TASK OBJECTIVE
In the listing that follows, find the line with "Stentel 247: [614,73,646,106]", then copy exactly from it through the line with "Delra: [271,389,303,421] ->", leaving out every picture.

[Opening ENTRIES SHOWN section]

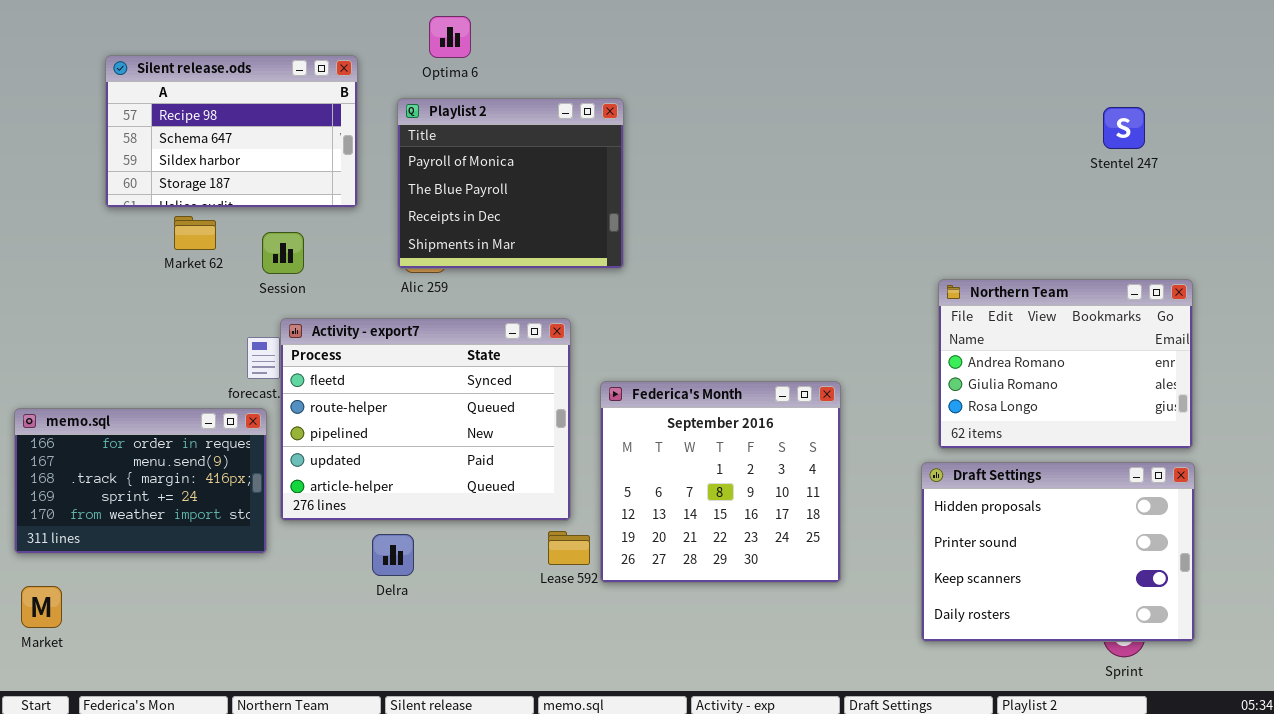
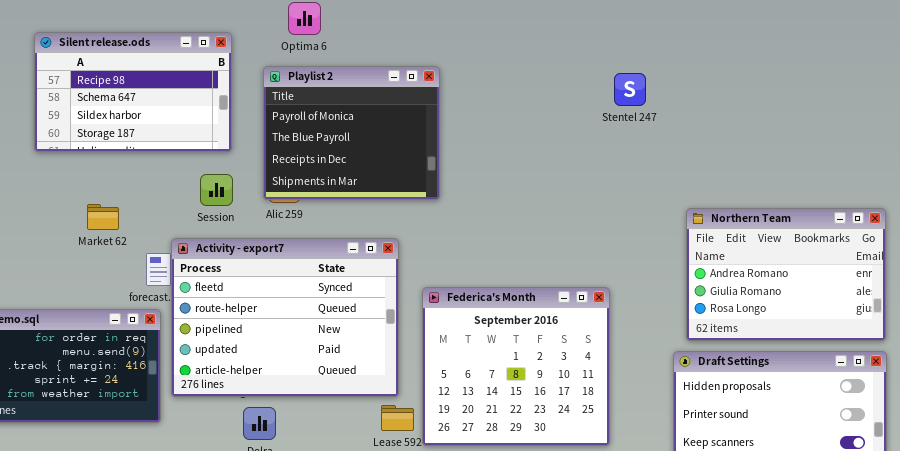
Stentel 247: [1103,107,1145,149] -> [614,73,646,106], moved
Market 62: [174,216,216,250] -> [87,204,119,230], moved
Session: [262,232,304,274] -> [200,174,233,206], moved

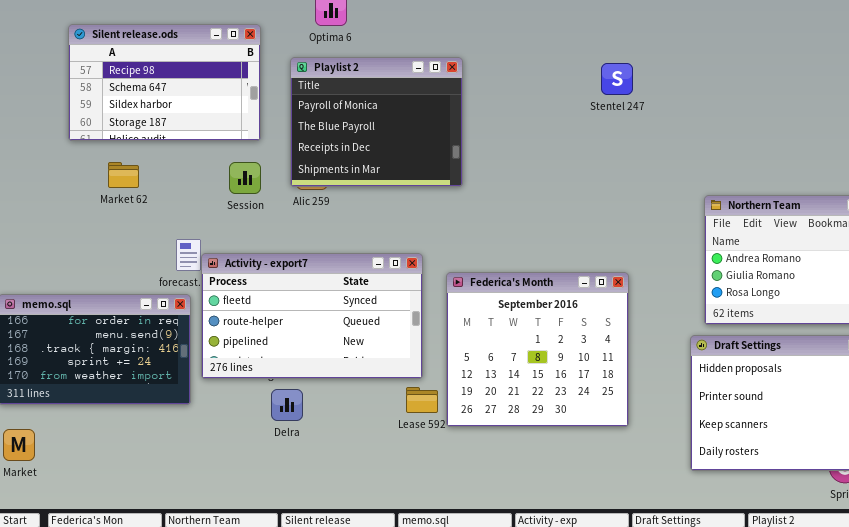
Stentel 247: [614,73,646,106] -> [601,63,633,95], moved
Market 62: [87,204,119,230] -> [108,162,139,188], moved
Activity - export7: [171,238,399,397] -> [201,253,423,379], resized

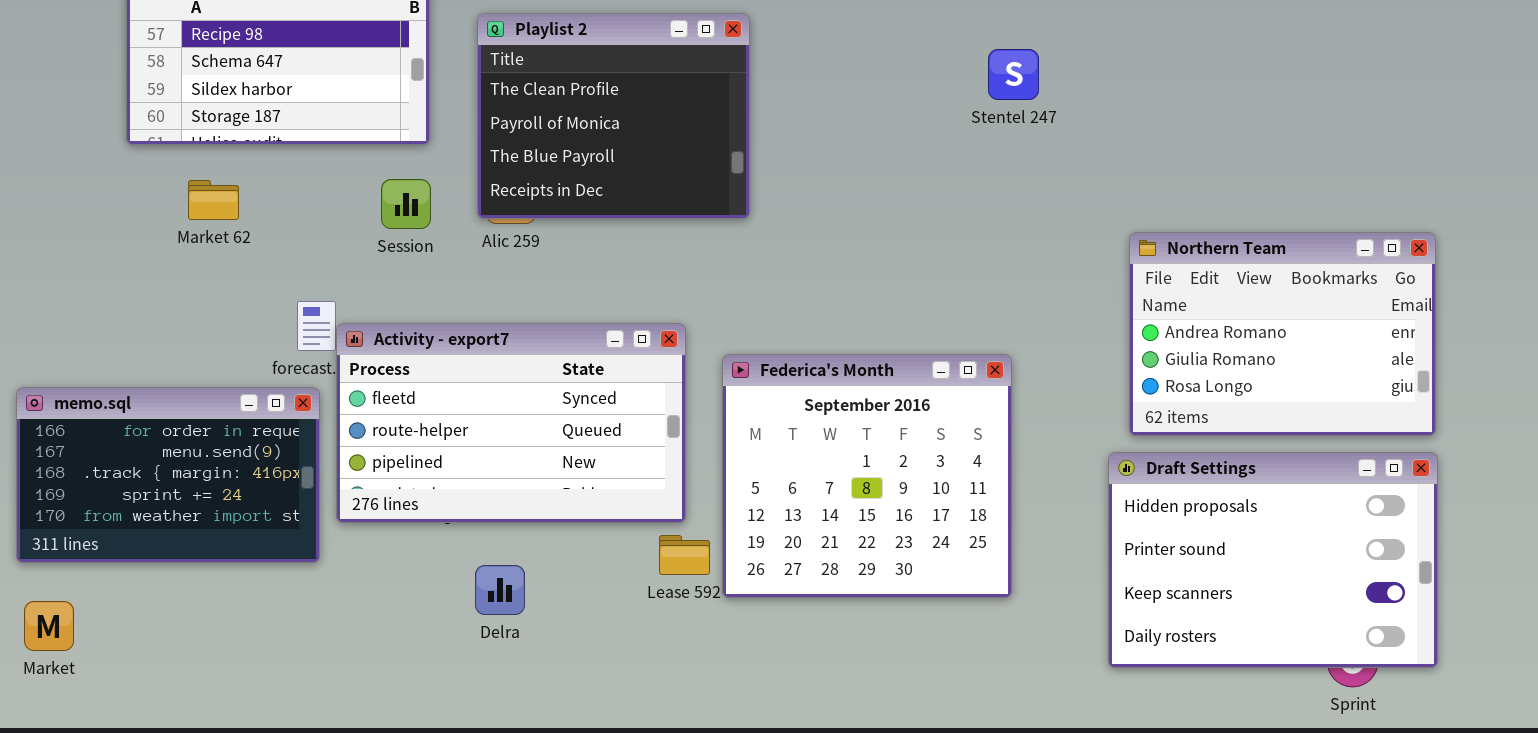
Playlist 2: [290,57,463,187] -> [477,13,750,219], scrolled up 1 row
Stentel 247: [601,63,633,95] -> [988,49,1039,100], moved
Delra: [271,389,303,421] -> [475,565,525,615], moved

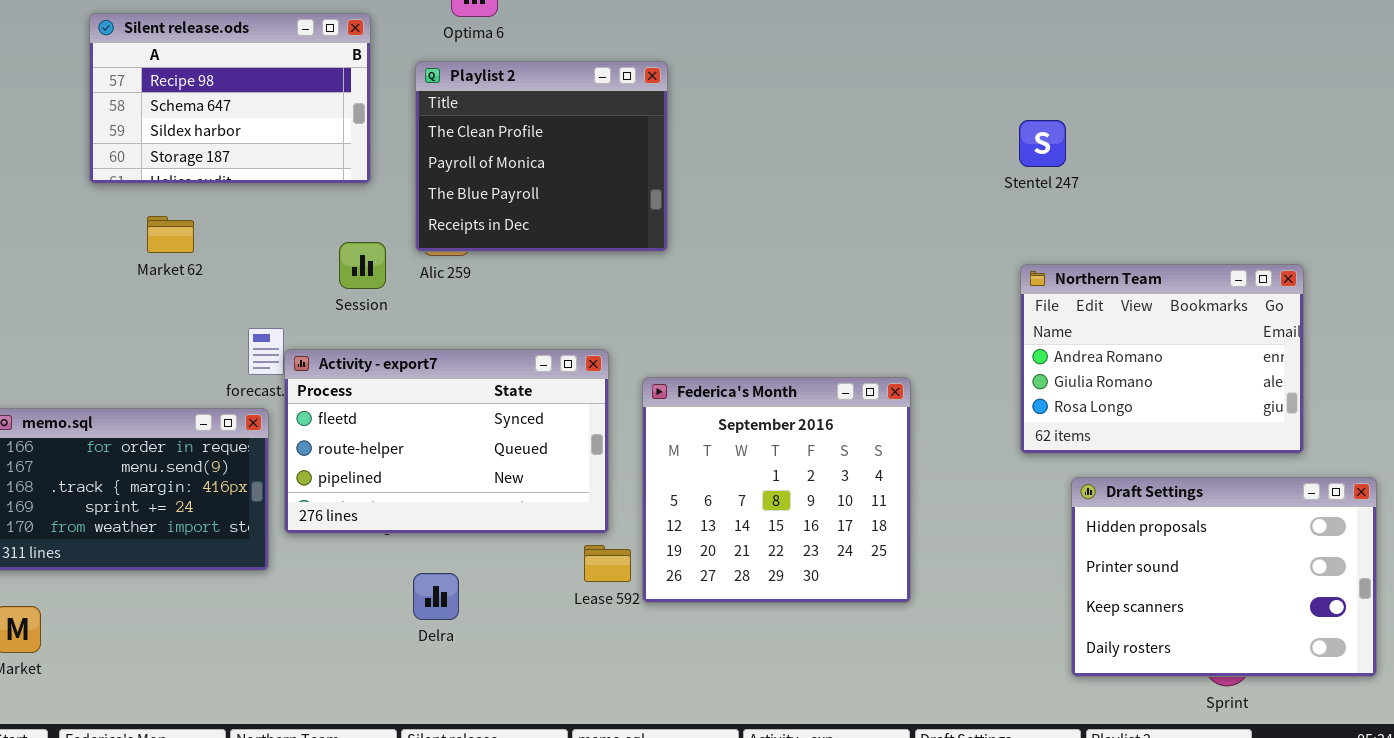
Stentel 247: [988,49,1039,100] -> [1019,120,1066,167], moved
Session: [381,179,431,229] -> [339,242,386,289], moved
Draft Settings: [1108,452,1438,668] -> [1071,477,1377,677], moved

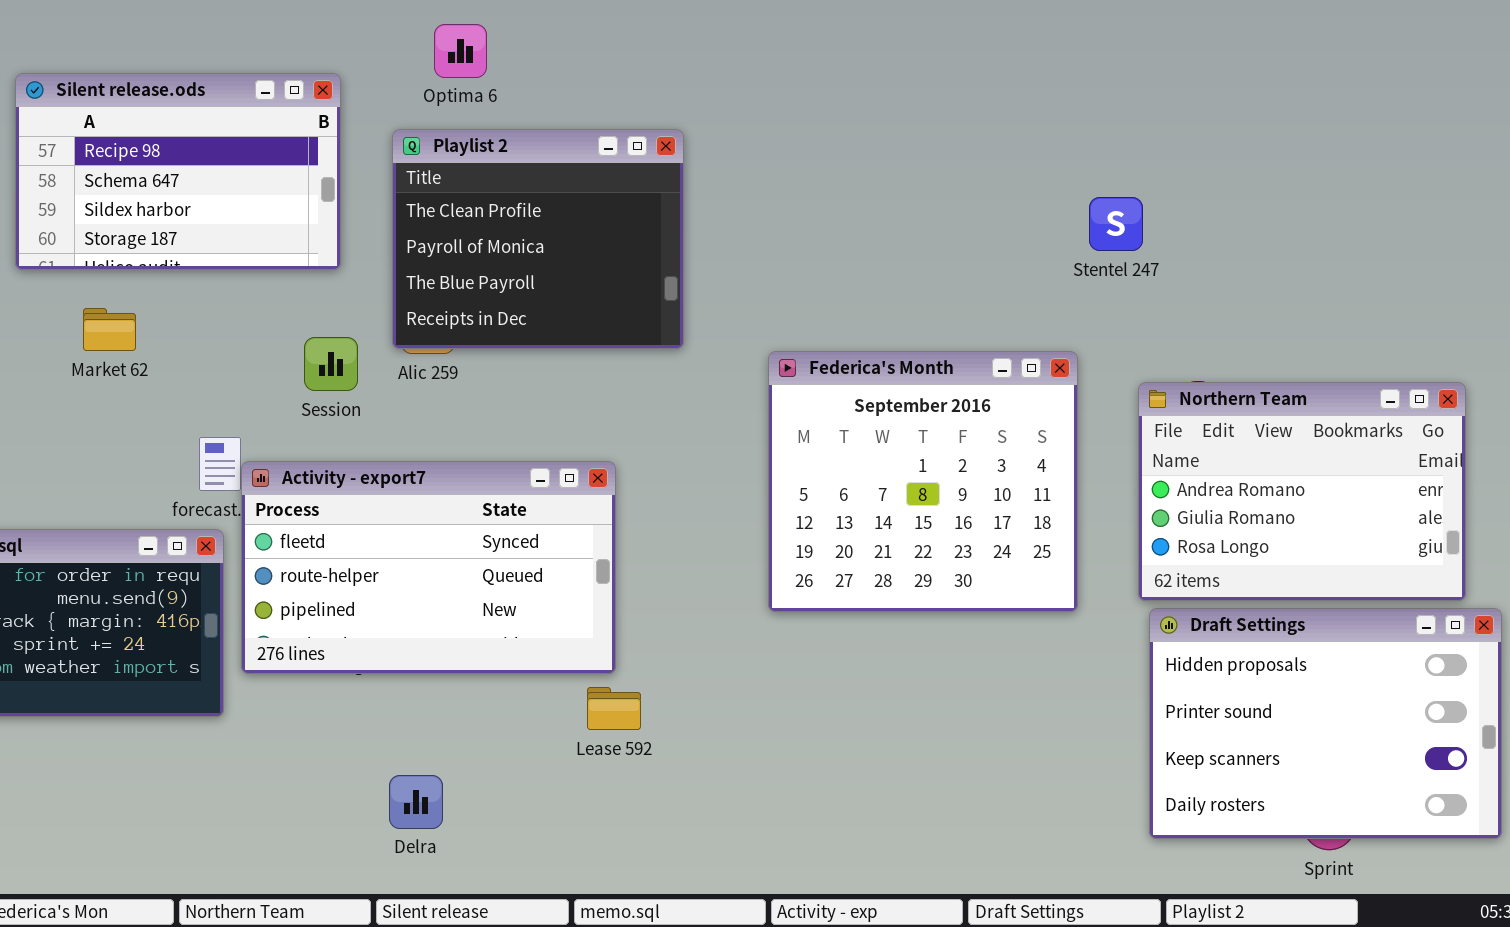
Northern Team: [1020,264,1304,454] -> [1138,382,1466,601], moved
Federica's Month: [642,377,911,603] -> [768,351,1078,612], moved
Delra: [413,573,459,620] -> [389,775,443,829], moved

[Closing ENTRIES SHOWN section]

YOUR RESPONSE
Stentel 247: [614,73,646,106] -> [601,63,633,95], moved
Market 62: [87,204,119,230] -> [108,162,139,188], moved
Activity - export7: [171,238,399,397] -> [201,253,423,379], resized

Playlist 2: [290,57,463,187] -> [477,13,750,219], scrolled up 1 row
Stentel 247: [601,63,633,95] -> [988,49,1039,100], moved
Delra: [271,389,303,421] -> [475,565,525,615], moved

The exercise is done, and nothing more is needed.